● **TASK STATEMENT**
Lines below starting with the line with "(274, 154) = (315, 199): white" and going on through the line with "(546, 424) = (625, 268): none" must be output exactly; the rest of the records must be left out.

● **RECORDS FOR THIS TASK**

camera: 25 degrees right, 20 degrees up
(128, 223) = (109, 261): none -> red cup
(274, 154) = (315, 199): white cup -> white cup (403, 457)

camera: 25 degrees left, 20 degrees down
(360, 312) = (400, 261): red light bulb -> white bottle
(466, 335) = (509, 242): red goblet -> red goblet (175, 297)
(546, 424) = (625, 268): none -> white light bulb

---

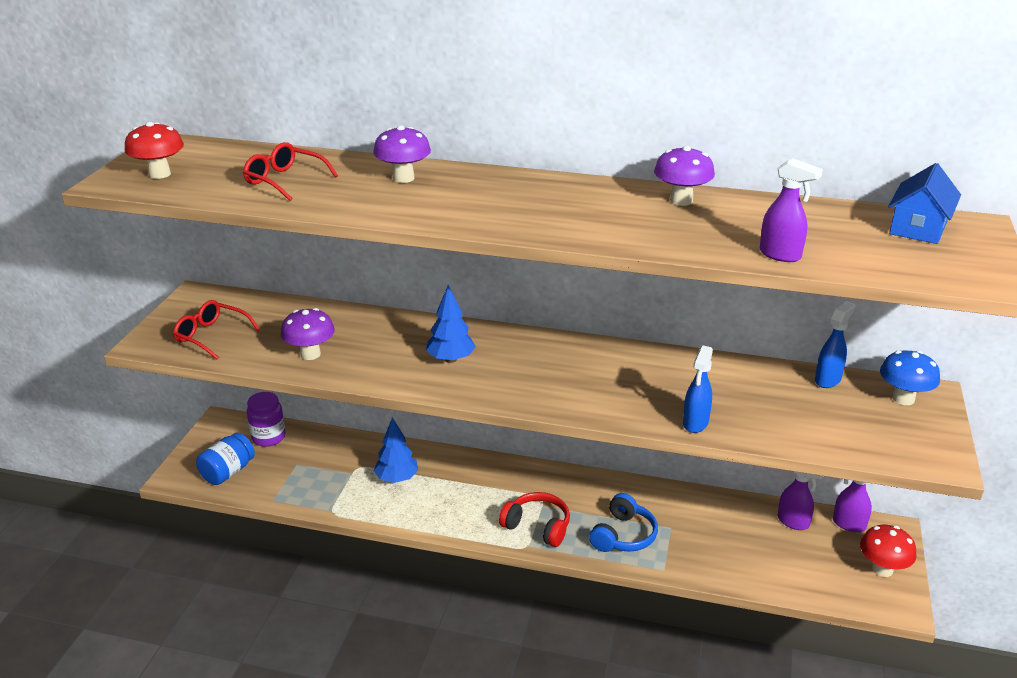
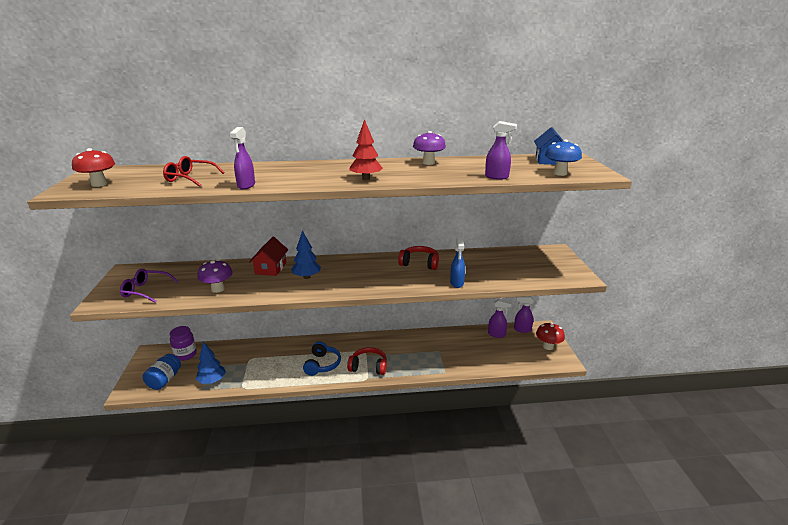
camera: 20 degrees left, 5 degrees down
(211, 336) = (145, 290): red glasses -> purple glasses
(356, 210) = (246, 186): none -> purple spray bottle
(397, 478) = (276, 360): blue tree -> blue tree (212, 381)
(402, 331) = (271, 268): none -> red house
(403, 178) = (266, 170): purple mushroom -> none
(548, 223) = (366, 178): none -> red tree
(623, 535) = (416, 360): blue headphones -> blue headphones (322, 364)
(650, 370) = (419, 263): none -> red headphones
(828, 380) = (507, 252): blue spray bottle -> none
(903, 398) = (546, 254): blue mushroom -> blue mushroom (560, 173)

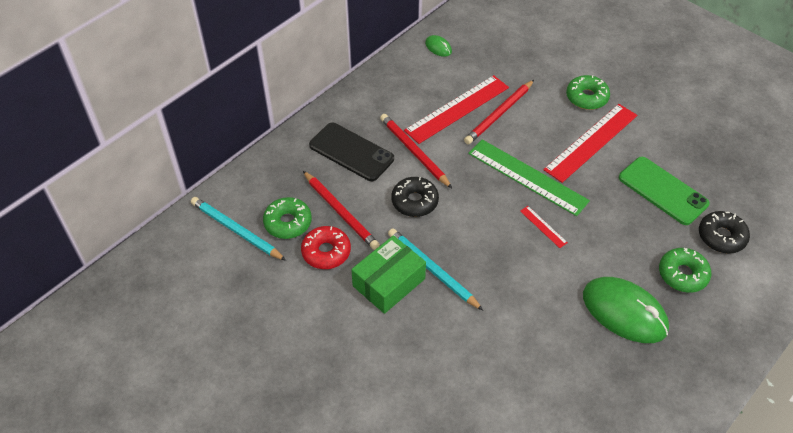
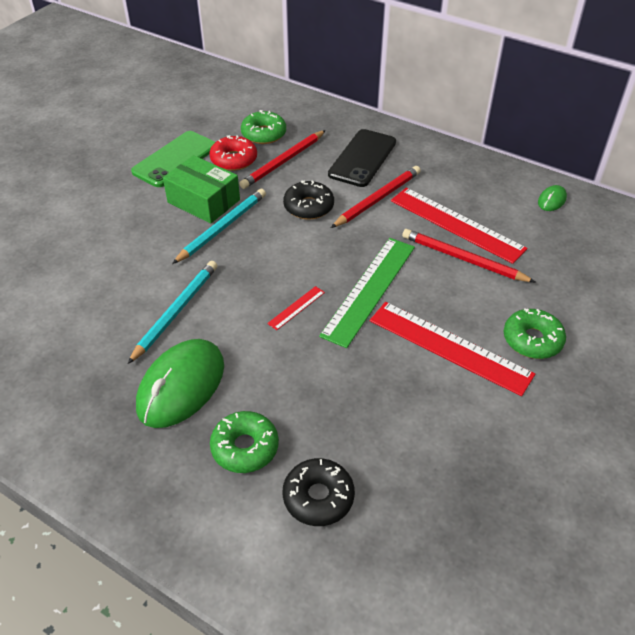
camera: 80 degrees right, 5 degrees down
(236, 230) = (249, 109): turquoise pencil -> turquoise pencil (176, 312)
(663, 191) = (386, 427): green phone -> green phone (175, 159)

● **REPLY TO THE TASK**
(274, 154) = (315, 199): white cup -> white cup (403, 457)

camera: 25 degrees left, 20 degrees down
(360, 312) = (400, 261): red light bulb -> white bottle
(466, 335) = (509, 242): red goblet -> red goblet (175, 297)
(546, 424) = (625, 268): none -> white light bulb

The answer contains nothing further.